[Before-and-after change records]
---*---

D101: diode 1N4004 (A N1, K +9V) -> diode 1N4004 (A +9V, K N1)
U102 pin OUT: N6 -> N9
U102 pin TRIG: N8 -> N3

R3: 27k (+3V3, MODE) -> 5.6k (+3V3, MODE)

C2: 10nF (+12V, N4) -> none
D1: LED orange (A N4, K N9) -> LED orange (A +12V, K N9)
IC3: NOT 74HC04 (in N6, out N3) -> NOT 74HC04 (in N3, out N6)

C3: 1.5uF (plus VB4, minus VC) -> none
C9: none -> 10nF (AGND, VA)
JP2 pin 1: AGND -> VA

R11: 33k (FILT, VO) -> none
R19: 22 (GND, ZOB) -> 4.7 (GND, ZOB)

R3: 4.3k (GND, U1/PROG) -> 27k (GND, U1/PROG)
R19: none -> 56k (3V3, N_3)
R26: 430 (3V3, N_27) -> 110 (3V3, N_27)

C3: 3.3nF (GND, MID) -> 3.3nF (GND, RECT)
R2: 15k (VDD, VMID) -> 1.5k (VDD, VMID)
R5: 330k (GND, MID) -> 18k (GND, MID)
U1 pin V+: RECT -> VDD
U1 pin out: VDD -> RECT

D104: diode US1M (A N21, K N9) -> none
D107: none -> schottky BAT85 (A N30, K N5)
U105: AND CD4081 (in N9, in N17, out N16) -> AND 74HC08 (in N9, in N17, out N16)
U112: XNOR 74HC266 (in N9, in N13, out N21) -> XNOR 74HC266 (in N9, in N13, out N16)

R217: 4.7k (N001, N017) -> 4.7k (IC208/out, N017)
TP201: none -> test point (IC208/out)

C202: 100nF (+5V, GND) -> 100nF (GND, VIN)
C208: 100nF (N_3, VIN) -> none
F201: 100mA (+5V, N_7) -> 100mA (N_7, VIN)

---*---

TASK BRIEF:
Look for "D104: diode US1M (A N21, K N9) -> none" in the records. Write out its line and every later line through the end exactly, with nothing more.

RESPONSE:
D104: diode US1M (A N21, K N9) -> none
D107: none -> schottky BAT85 (A N30, K N5)
U105: AND CD4081 (in N9, in N17, out N16) -> AND 74HC08 (in N9, in N17, out N16)
U112: XNOR 74HC266 (in N9, in N13, out N21) -> XNOR 74HC266 (in N9, in N13, out N16)

R217: 4.7k (N001, N017) -> 4.7k (IC208/out, N017)
TP201: none -> test point (IC208/out)

C202: 100nF (+5V, GND) -> 100nF (GND, VIN)
C208: 100nF (N_3, VIN) -> none
F201: 100mA (+5V, N_7) -> 100mA (N_7, VIN)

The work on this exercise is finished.